--- Work required ---
Write out exactly the lines below that run from the one containing "IC7 pin DOUT: MISO -> CH" through the one containing "L3: 3.3uH (N_6, N_8) -> none", both included, with no other lines.

--- Stored data ---

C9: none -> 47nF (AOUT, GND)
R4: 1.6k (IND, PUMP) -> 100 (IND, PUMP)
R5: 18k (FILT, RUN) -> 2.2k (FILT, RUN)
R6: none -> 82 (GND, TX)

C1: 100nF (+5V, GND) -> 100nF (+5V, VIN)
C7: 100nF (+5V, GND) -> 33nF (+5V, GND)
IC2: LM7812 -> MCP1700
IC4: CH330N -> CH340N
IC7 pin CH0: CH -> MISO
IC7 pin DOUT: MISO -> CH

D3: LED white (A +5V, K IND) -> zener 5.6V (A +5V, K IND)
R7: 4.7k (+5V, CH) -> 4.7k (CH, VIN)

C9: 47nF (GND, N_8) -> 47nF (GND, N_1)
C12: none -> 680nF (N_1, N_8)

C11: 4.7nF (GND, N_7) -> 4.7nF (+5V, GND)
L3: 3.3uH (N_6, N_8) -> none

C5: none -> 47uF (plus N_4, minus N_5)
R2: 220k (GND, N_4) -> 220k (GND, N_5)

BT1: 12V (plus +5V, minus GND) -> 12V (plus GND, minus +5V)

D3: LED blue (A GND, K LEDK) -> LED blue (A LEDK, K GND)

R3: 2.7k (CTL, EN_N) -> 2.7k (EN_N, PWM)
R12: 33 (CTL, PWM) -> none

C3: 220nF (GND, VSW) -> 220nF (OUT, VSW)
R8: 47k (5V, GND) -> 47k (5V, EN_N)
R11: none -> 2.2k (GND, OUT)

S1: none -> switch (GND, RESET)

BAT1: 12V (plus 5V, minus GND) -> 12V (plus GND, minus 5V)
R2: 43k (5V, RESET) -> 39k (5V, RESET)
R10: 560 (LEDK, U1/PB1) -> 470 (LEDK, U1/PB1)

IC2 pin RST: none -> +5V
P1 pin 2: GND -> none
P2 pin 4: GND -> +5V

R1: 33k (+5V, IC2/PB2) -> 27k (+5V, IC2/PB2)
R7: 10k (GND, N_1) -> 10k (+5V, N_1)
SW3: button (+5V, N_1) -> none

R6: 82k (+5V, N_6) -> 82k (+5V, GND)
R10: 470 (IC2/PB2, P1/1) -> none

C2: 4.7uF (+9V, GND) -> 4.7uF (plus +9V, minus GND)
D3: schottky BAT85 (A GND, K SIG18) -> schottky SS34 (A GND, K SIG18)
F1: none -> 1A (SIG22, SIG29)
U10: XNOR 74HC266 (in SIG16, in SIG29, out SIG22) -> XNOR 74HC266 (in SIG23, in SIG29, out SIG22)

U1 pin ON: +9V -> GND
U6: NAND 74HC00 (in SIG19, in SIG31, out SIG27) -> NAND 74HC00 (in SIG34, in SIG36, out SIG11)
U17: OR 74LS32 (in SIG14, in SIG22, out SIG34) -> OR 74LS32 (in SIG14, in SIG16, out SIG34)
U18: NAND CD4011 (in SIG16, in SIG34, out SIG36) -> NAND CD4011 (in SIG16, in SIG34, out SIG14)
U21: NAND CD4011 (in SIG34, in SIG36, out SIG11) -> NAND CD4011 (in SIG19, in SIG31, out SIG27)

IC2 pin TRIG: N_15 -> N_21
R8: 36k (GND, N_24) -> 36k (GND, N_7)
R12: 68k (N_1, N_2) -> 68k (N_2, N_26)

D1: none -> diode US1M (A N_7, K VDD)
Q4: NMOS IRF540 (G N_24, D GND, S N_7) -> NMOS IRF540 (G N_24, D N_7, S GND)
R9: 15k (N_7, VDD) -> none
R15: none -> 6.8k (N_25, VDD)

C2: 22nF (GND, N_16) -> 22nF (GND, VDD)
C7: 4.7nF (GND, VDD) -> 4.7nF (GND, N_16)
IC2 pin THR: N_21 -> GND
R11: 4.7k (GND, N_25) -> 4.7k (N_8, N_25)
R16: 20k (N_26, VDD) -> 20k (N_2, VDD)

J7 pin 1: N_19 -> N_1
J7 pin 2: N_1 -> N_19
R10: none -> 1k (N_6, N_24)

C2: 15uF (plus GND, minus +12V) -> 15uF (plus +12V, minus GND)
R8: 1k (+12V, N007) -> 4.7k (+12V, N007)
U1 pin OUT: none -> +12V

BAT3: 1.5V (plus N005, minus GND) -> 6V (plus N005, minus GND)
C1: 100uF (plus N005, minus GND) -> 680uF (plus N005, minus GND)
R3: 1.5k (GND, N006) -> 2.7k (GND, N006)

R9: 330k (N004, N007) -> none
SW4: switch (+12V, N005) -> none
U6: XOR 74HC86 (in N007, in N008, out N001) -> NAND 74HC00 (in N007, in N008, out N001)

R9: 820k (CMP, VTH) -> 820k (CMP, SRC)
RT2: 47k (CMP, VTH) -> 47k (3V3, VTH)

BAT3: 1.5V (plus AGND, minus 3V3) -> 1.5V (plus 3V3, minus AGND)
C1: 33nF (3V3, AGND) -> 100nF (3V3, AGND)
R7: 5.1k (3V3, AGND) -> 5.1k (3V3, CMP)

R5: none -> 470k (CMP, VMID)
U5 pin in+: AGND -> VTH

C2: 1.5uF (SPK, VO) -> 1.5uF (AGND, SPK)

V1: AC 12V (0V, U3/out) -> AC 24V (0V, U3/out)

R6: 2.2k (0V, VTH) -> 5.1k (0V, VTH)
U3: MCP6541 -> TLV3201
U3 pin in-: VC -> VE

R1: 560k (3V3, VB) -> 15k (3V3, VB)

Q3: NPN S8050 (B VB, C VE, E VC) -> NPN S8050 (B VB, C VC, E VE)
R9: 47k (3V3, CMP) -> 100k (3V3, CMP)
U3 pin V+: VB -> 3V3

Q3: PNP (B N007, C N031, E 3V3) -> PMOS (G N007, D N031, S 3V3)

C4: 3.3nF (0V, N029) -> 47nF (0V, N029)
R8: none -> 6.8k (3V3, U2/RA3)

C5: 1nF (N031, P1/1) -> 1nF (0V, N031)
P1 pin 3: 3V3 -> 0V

--- Reply ---
IC7 pin DOUT: MISO -> CH

D3: LED white (A +5V, K IND) -> zener 5.6V (A +5V, K IND)
R7: 4.7k (+5V, CH) -> 4.7k (CH, VIN)

C9: 47nF (GND, N_8) -> 47nF (GND, N_1)
C12: none -> 680nF (N_1, N_8)

C11: 4.7nF (GND, N_7) -> 4.7nF (+5V, GND)
L3: 3.3uH (N_6, N_8) -> none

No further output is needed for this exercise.